Exercise directions — For each line below that holds "moved", return the line as it stands.

━━━ Data for the task

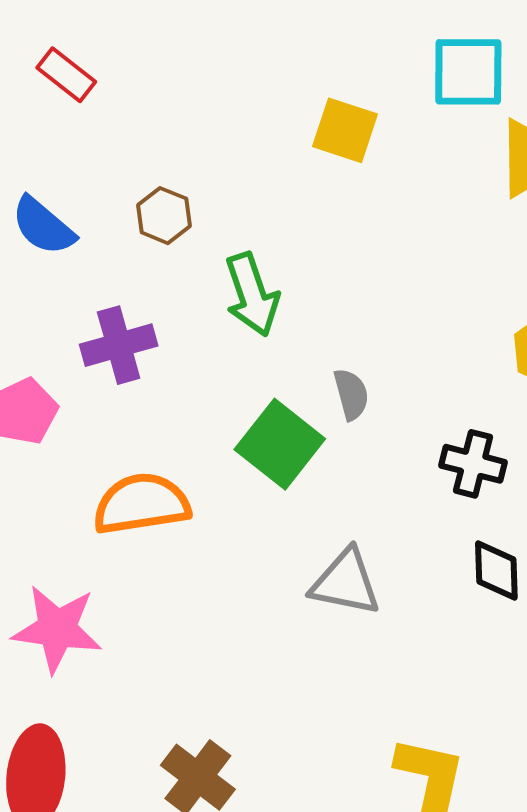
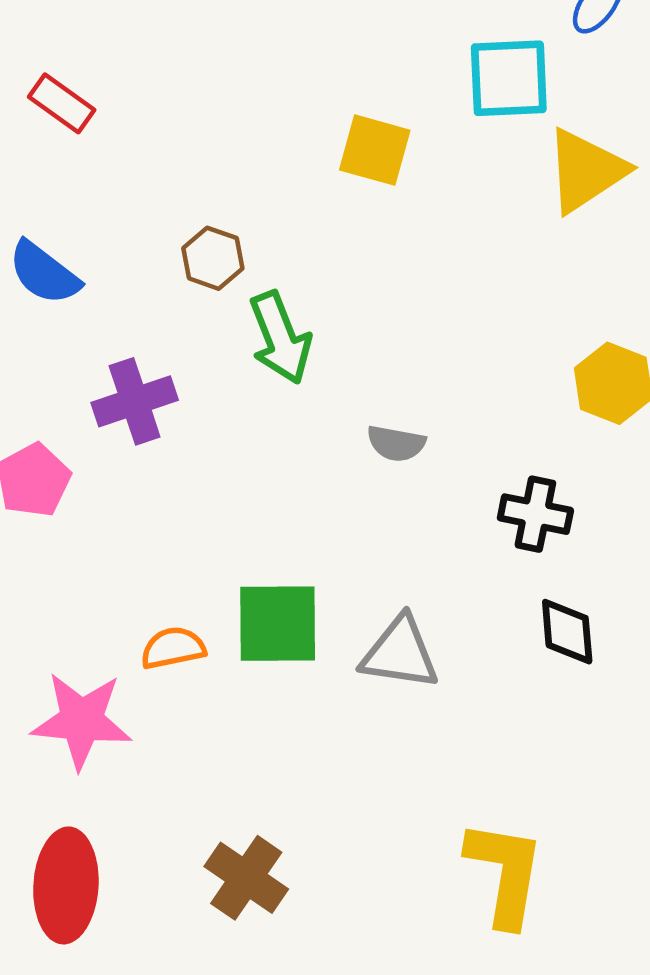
brown hexagon: (164, 216) -> (213, 258), moved
gray semicircle: (351, 394) -> (396, 443), turned 118
green square: (280, 444) -> (278, 624), moved, turned -36
orange semicircle: (142, 504) -> (173, 648), moved, size x0.6

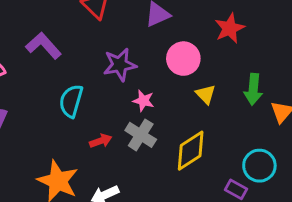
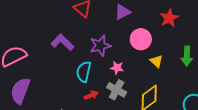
purple L-shape: (44, 46) -> (62, 42), moved
cyan semicircle: (71, 101) -> (84, 72), moved

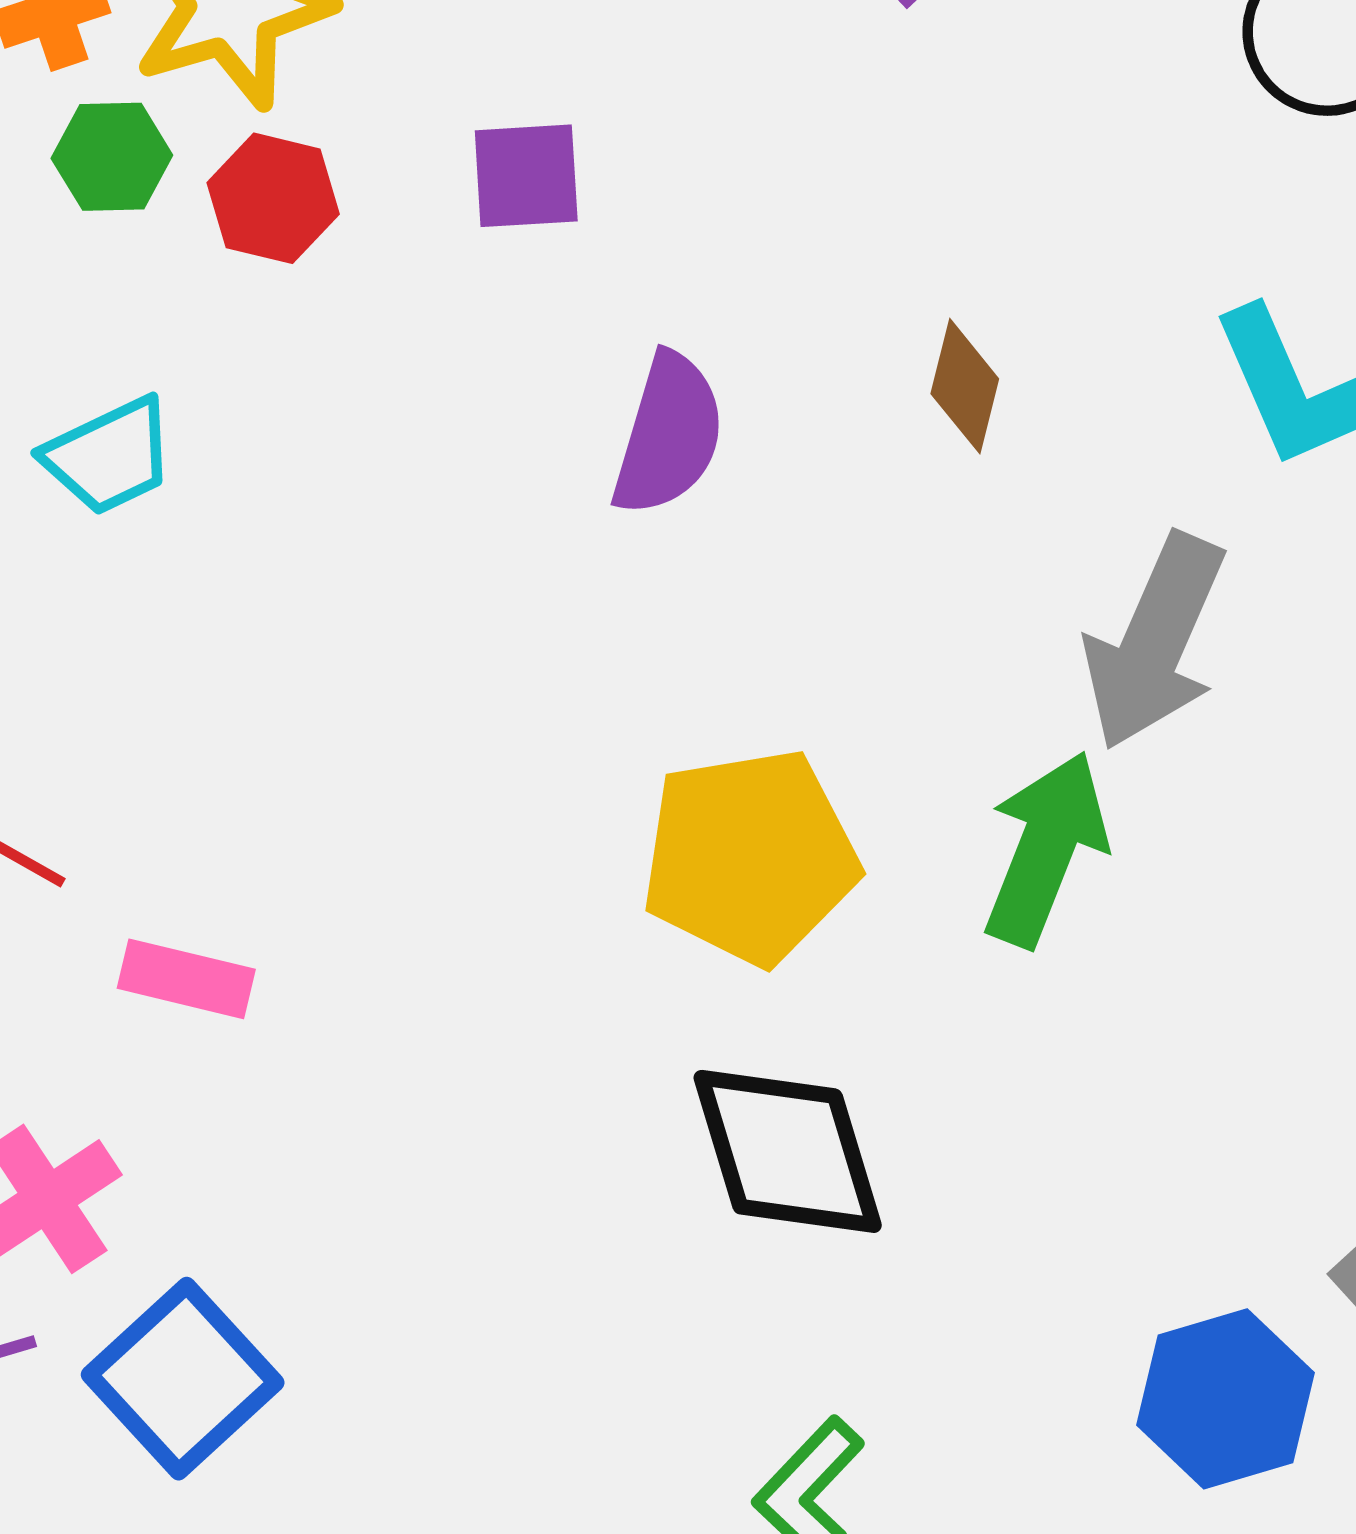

━━━━━━

Answer to the exercise —
brown hexagon: (164, 216) -> (213, 258), moved
green square: (280, 444) -> (278, 624), moved, turned -36
orange semicircle: (142, 504) -> (173, 648), moved, size x0.6
purple L-shape: (44, 46) -> (62, 42), moved
cyan semicircle: (71, 101) -> (84, 72), moved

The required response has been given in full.